Information.
◇ ◇ ◇ ◇ ◇

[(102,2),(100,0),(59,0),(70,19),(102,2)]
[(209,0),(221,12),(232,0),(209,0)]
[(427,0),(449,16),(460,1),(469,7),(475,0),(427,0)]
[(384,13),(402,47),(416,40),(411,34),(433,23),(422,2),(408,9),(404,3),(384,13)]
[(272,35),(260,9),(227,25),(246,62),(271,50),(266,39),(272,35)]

◇ ◇ ◇ ◇ ◇

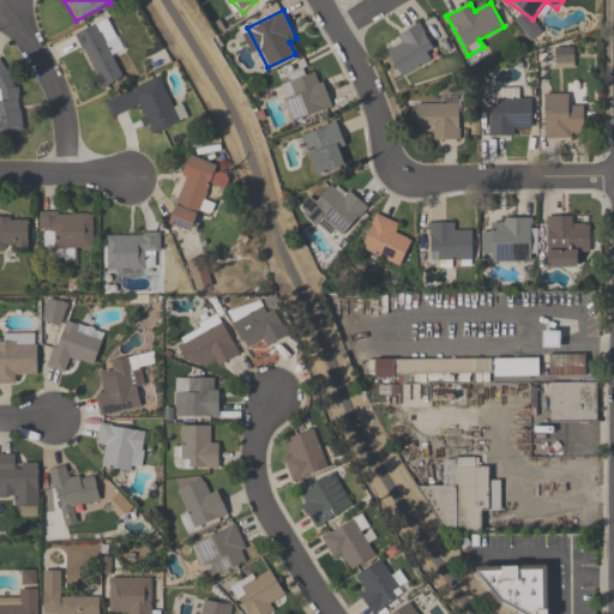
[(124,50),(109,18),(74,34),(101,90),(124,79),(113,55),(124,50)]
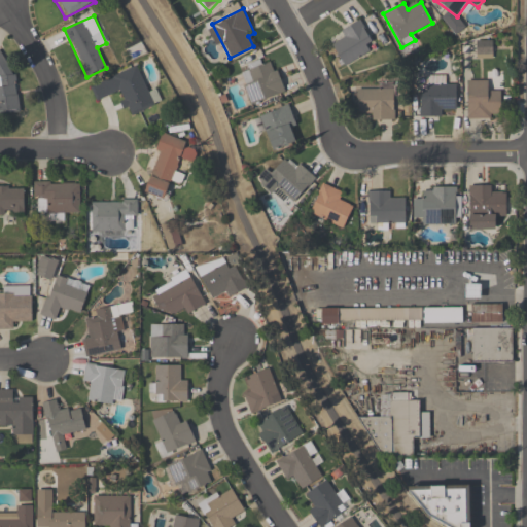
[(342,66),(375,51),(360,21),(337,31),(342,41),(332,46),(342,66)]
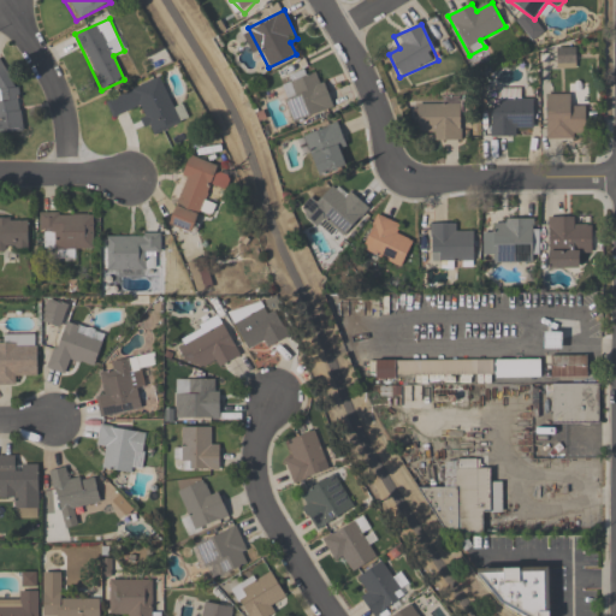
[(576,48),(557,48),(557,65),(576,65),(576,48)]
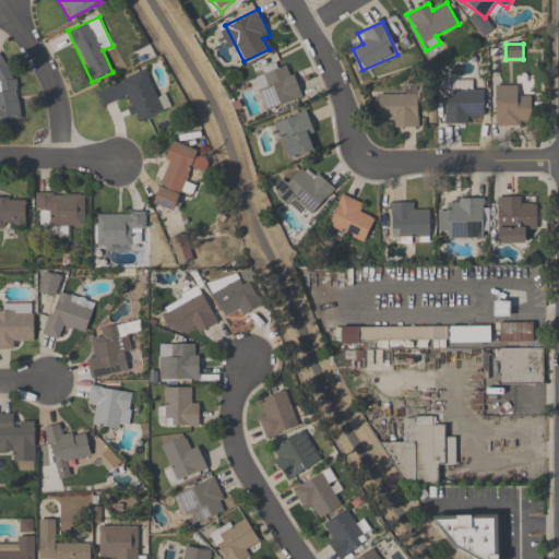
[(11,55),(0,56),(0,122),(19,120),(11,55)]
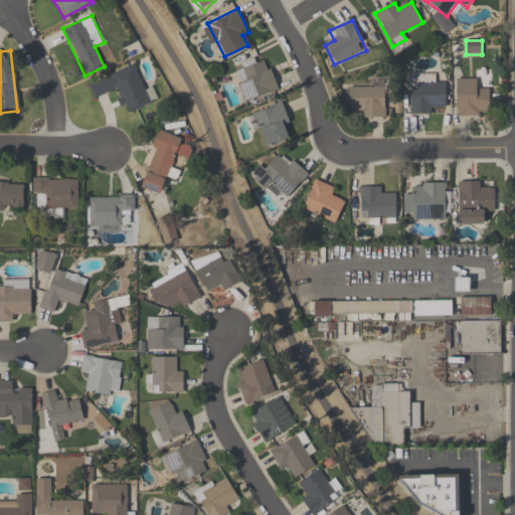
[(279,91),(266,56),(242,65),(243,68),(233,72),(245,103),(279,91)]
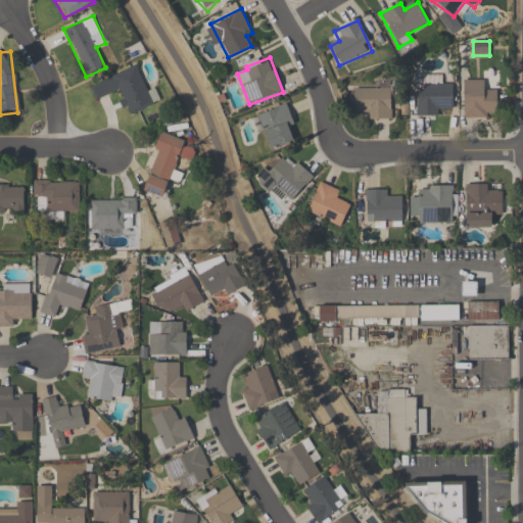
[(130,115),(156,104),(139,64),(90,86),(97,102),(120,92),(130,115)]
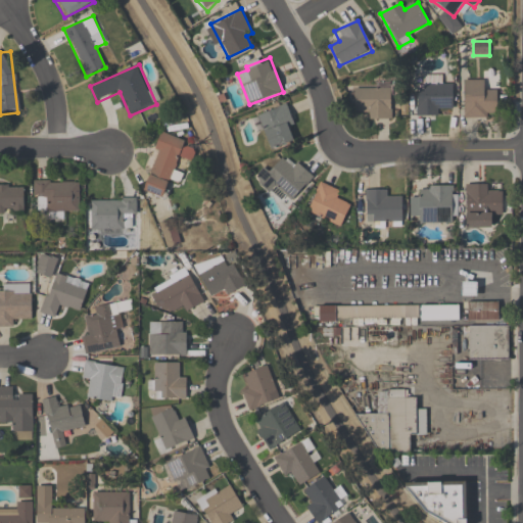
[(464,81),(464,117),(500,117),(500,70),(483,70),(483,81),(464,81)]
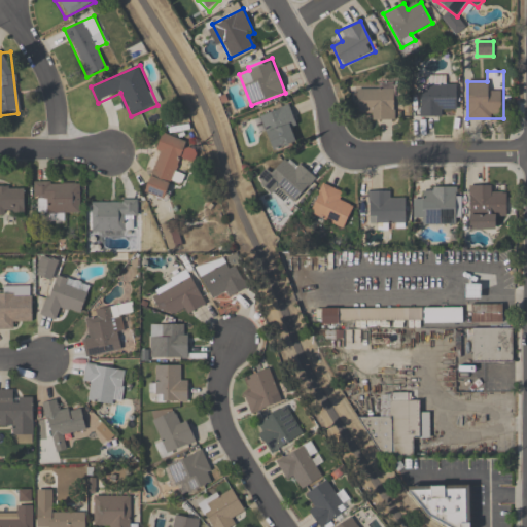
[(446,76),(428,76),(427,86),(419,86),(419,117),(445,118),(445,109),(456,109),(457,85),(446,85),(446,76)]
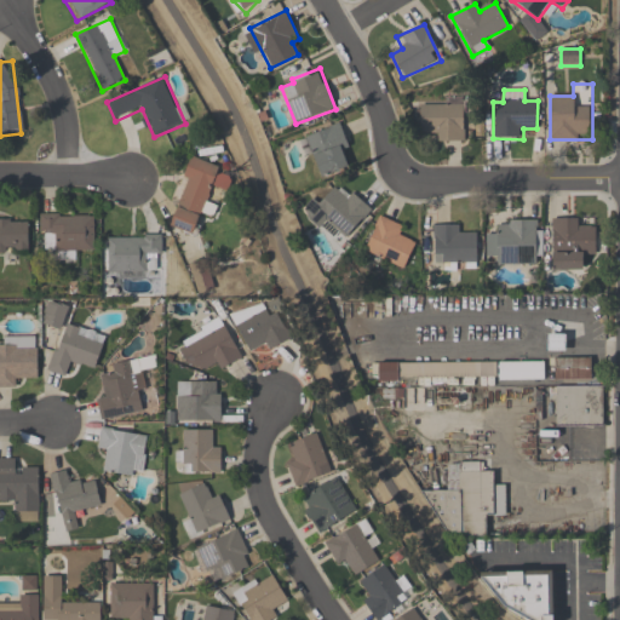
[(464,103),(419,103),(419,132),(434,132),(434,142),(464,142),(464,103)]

◇ ◇ ◇ ◇ ◇

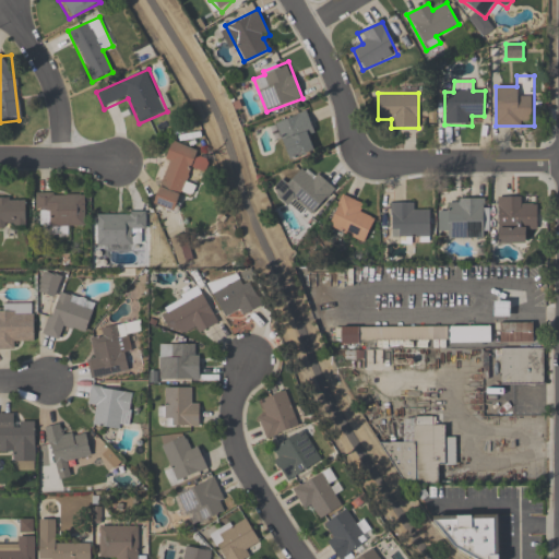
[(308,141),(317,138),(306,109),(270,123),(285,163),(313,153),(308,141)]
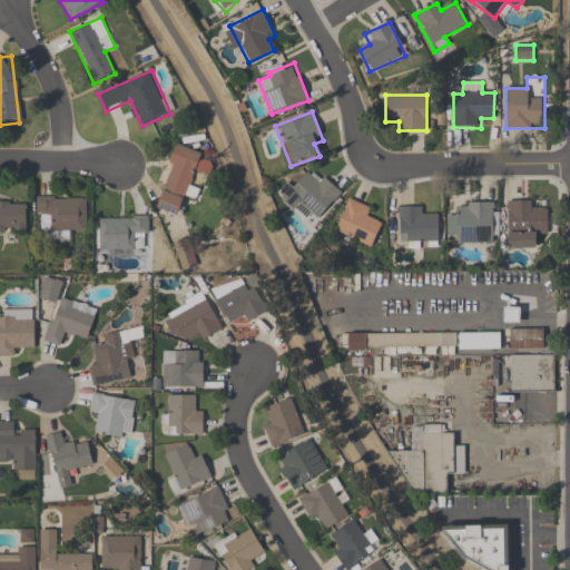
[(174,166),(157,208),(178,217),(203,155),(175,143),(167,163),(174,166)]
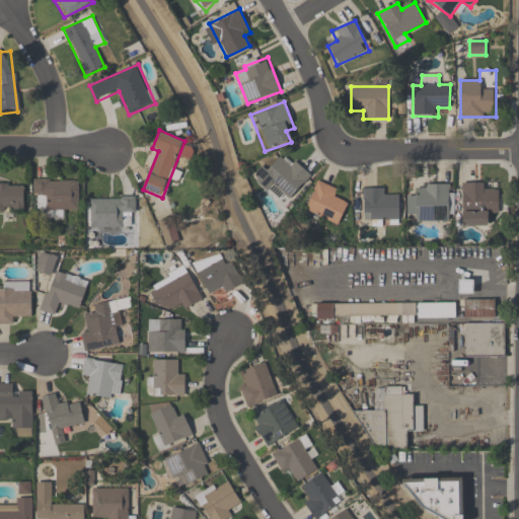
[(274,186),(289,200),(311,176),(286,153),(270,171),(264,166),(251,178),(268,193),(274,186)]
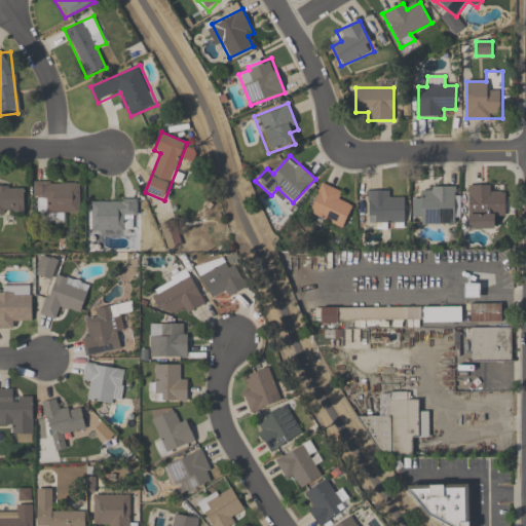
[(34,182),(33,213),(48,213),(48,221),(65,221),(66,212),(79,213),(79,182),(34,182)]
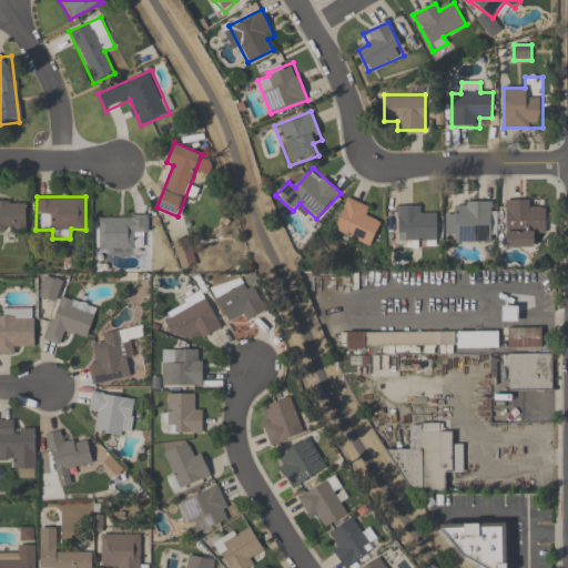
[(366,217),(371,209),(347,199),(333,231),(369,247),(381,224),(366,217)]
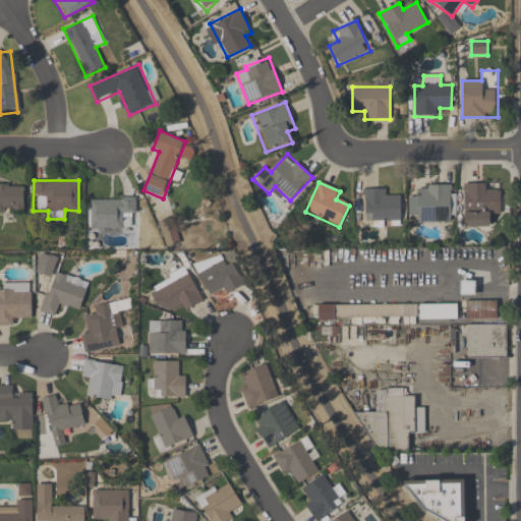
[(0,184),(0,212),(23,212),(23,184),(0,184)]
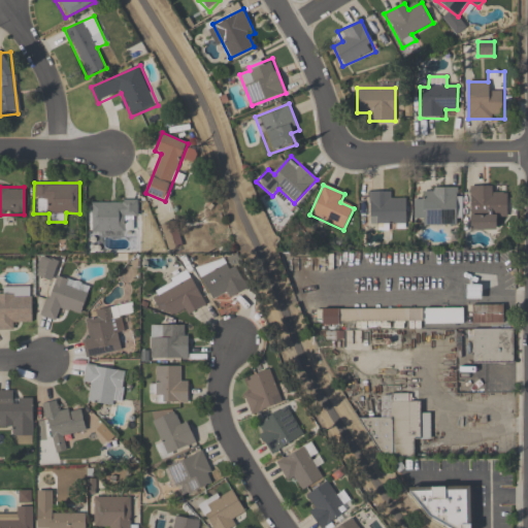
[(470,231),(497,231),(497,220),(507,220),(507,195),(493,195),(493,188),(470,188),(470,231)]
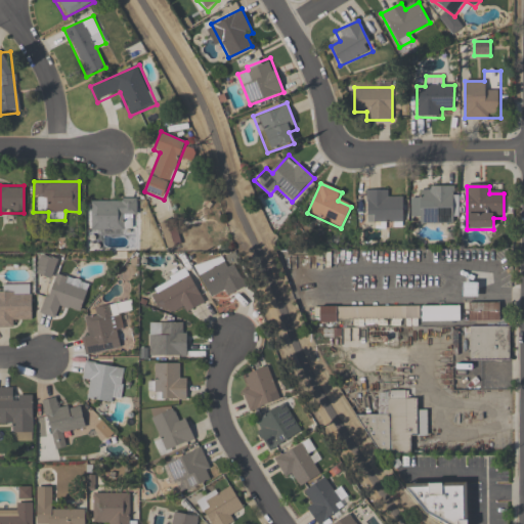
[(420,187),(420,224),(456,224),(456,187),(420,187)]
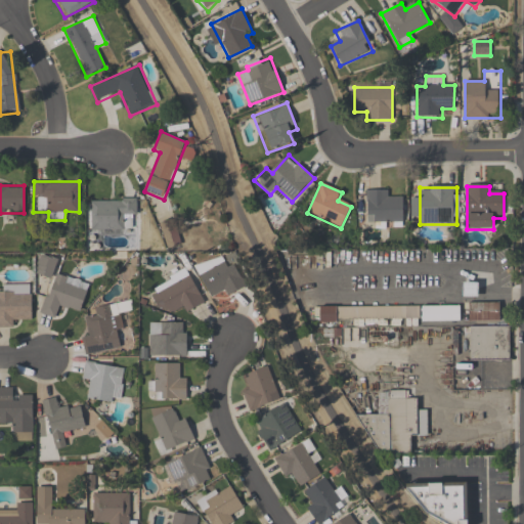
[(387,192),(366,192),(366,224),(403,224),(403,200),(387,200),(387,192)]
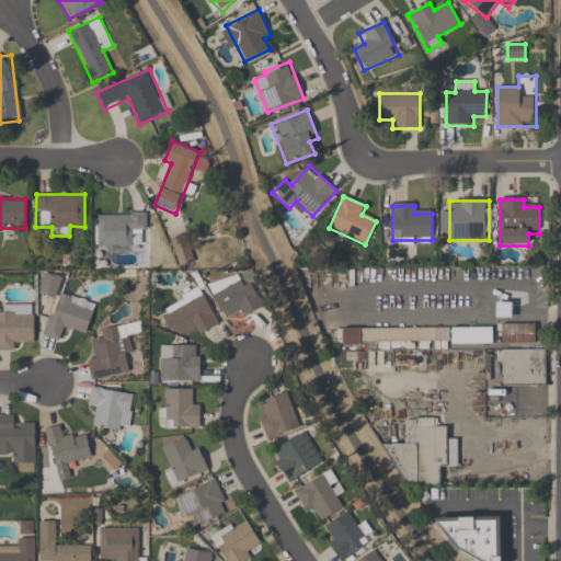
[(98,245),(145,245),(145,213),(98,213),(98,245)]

◇ ◇ ◇ ◇ ◇

Problem description.
Look above for the line holding "[(102,2),(100,0),(59,0),(70,19),(102,2)]", then set down exactly that line and every line after it up to and including the line holding "[(272,35),(260,9),(227,25),(246,62),(271,50),(266,39),(272,35)]", with nothing else.

Exercise answer.
[(102,2),(100,0),(59,0),(70,19),(102,2)]
[(209,0),(221,12),(232,0),(209,0)]
[(427,0),(449,16),(460,1),(469,7),(475,0),(427,0)]
[(384,13),(402,47),(416,40),(411,34),(433,23),(422,2),(408,9),(404,3),(384,13)]
[(272,35),(260,9),(227,25),(246,62),(271,50),(266,39),(272,35)]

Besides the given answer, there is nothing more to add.